[Scene image comparisons]
■ ■ ■ ■ ■

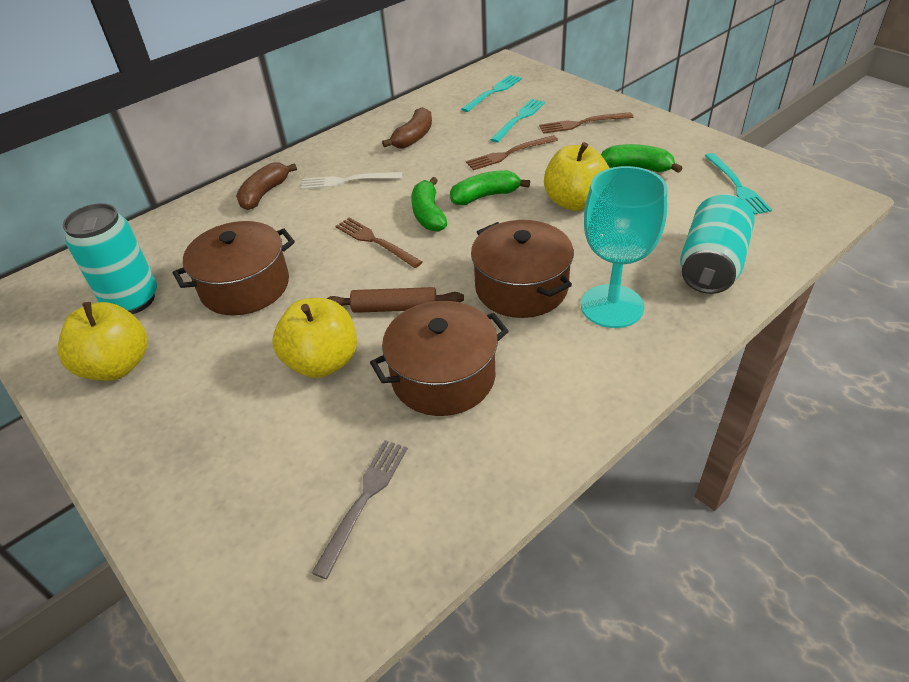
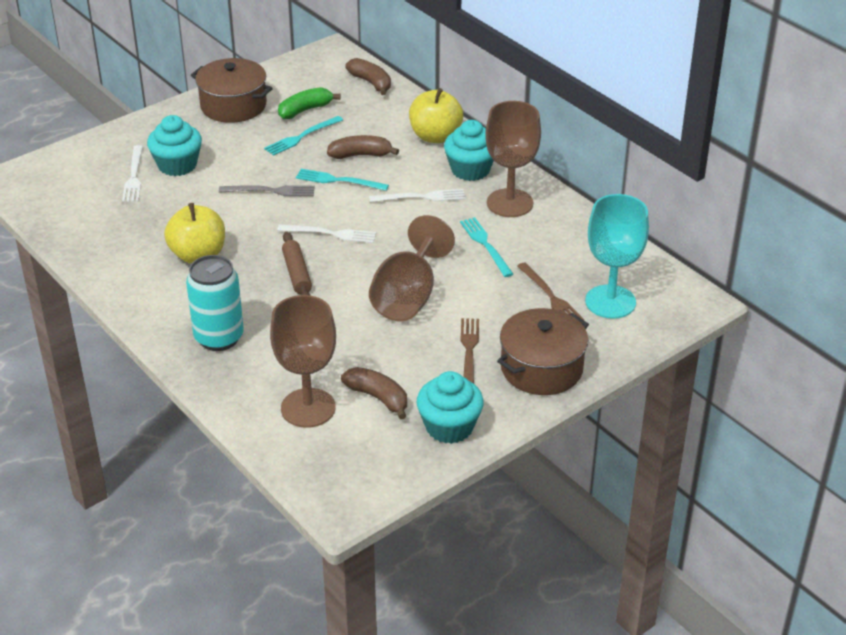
brown banana: 2 -> 3
brown fork: 3 -> 2
brown goblet: 0 -> 3
brown pot: 3 -> 2
green banana: 3 -> 1
turquoise can: 2 -> 1
turquoise cupcake: 0 -> 3
white fork: 1 -> 3
yellow apple: 3 -> 2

■ ■ ■ ■ ■

## GOAL OF THE EXERCISE
Would you repeat the entries exactly, but with no pictures?

## TASK SOLUTION
brown banana: 2 -> 3
brown fork: 3 -> 2
brown goblet: 0 -> 3
brown pot: 3 -> 2
green banana: 3 -> 1
turquoise can: 2 -> 1
turquoise cupcake: 0 -> 3
white fork: 1 -> 3
yellow apple: 3 -> 2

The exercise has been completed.